Prompt.
In the data, find each line where the word "rocket" appears and list that line.

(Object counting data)
═══
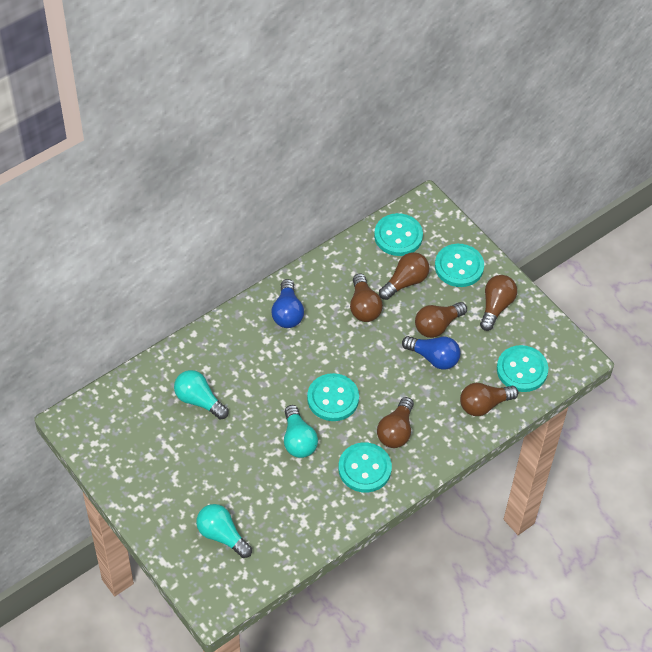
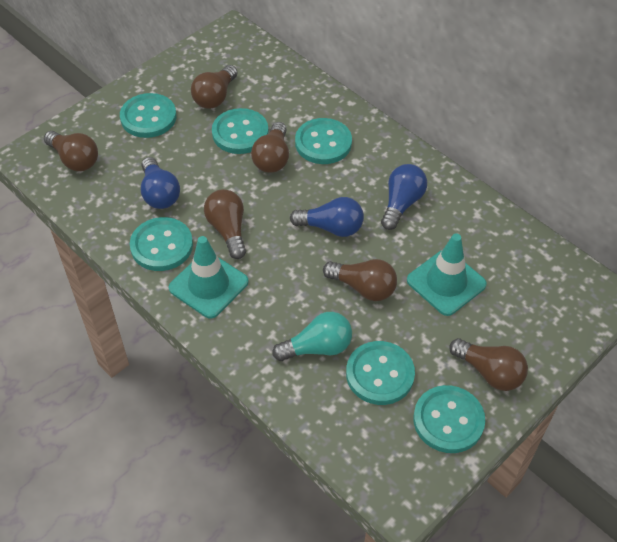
blue light bulb: [271,279,304,328] [402,336,460,370] = 2 -> [141,157,180,209] [290,197,364,237] [381,164,427,230] = 3
turquoise button: [307,373,359,421] [338,442,392,493] [374,213,423,256] [435,244,484,287] [497,345,548,392] = 5 -> [120,93,176,138] [130,217,193,271] [212,108,269,154] [295,118,352,164] [346,341,415,405] [413,385,485,453] = 6
turquoise light bulb: [174,370,228,419] [196,504,252,558] [284,405,318,458] = 3 -> [272,312,352,361] = 1
turquoise traffic cone: none = 0 -> [169,236,249,319] [407,234,487,316] = 2

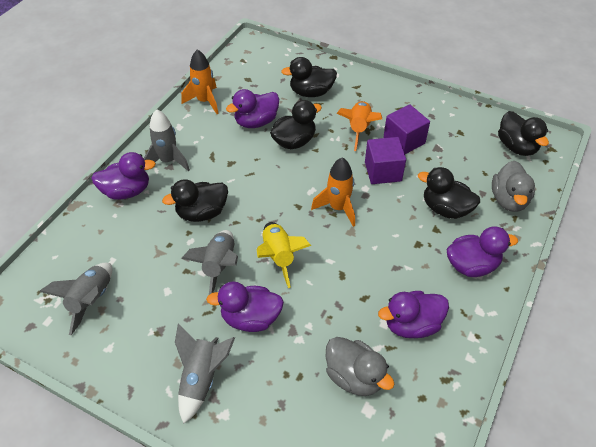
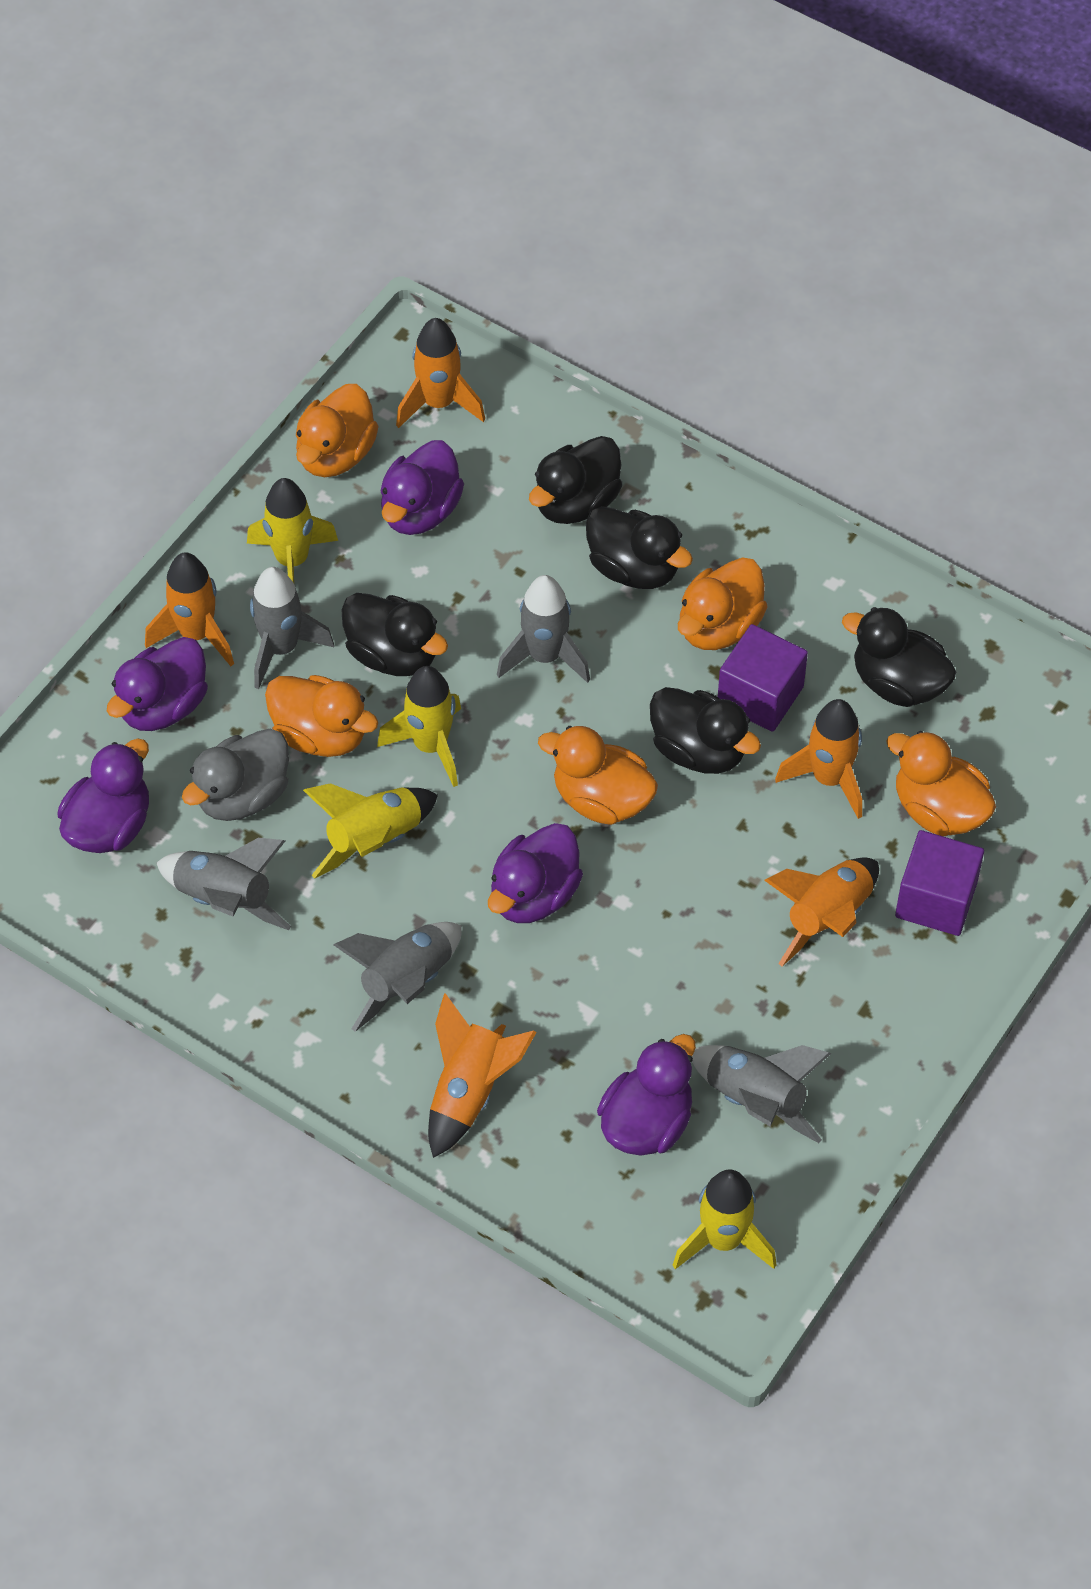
grey duck: [326,337,394,396] [492,161,535,212] = 2 -> [182,729,289,821] = 1
grey rocket: [39,263,112,335] [144,109,190,171] [175,323,235,424] [182,230,238,295] = 4 -> [156,838,291,930] [250,567,334,689] [333,922,462,1032] [497,575,590,683] [692,1045,832,1143] = 5
orange duck: none = 0 -> [265,675,378,757] [296,384,379,477] [538,726,658,825] [678,557,768,650] [886,731,996,836] = 5
orange rocket: [181,49,219,114] [311,157,355,227] [337,101,382,151] = 3 -> [145,552,234,666] [396,318,485,428] [428,993,537,1158] [764,857,879,966] [775,699,862,819] = 5
yellow rocket: [256,222,311,288] = 1 -> [247,478,338,583] [303,783,438,879] [377,666,461,787] [673,1169,777,1269] = 4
═══
Solution to this task.
grey rocket: [39,263,112,335] [144,109,190,171] [175,323,235,424] [182,230,238,295] = 4 -> [156,838,291,930] [250,567,334,689] [333,922,462,1032] [497,575,590,683] [692,1045,832,1143] = 5
orange rocket: [181,49,219,114] [311,157,355,227] [337,101,382,151] = 3 -> [145,552,234,666] [396,318,485,428] [428,993,537,1158] [764,857,879,966] [775,699,862,819] = 5
yellow rocket: [256,222,311,288] = 1 -> [247,478,338,583] [303,783,438,879] [377,666,461,787] [673,1169,777,1269] = 4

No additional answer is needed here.